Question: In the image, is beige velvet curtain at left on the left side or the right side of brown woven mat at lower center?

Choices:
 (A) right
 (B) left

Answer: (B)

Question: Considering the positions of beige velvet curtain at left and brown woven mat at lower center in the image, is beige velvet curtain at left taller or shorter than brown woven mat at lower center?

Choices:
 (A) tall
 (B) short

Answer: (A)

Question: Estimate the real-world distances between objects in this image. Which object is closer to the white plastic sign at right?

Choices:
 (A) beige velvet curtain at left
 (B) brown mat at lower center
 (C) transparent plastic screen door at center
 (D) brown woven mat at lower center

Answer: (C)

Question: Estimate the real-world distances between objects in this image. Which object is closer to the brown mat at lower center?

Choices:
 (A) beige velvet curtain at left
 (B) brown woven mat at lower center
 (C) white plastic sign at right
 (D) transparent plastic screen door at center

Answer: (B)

══════

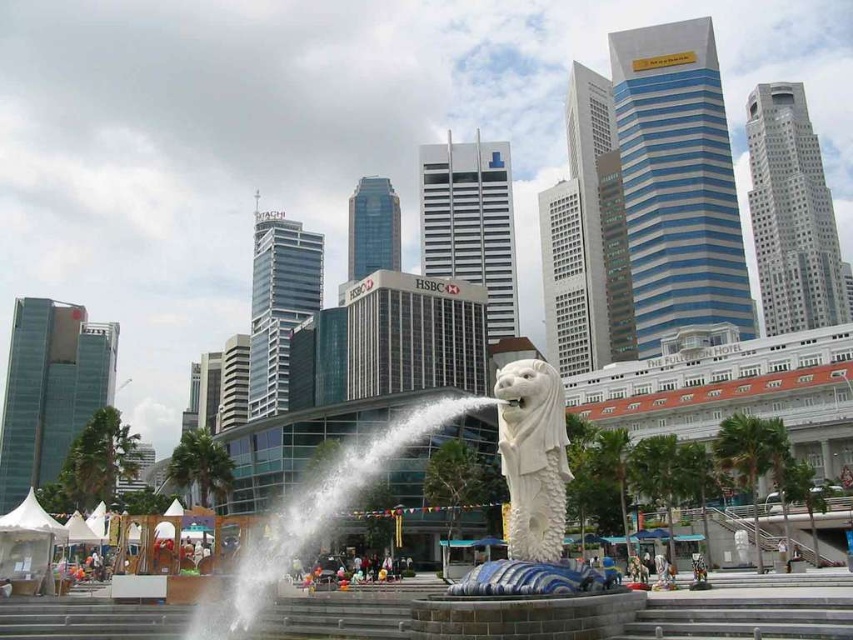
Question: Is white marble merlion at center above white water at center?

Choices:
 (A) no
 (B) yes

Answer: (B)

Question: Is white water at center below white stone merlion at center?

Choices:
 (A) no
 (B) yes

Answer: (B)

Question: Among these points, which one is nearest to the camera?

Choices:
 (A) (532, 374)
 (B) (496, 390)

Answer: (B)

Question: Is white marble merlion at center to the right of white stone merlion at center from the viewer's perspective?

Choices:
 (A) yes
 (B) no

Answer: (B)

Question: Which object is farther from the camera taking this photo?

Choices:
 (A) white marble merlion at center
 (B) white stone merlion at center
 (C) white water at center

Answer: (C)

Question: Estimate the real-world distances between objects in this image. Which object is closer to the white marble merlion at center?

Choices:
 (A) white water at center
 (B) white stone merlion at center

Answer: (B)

══════

PROBLEM TO SOLVE. Find each line of the material above that contains the string "marble", and copy those lines. Matching is case-sensitive.

FINISHED TASK.
Question: Is white marble merlion at center above white water at center?
Question: Is white marble merlion at center to the right of white stone merlion at center from the viewer's perspective?
 (A) white marble merlion at center
Question: Estimate the real-world distances between objects in this image. Which object is closer to the white marble merlion at center?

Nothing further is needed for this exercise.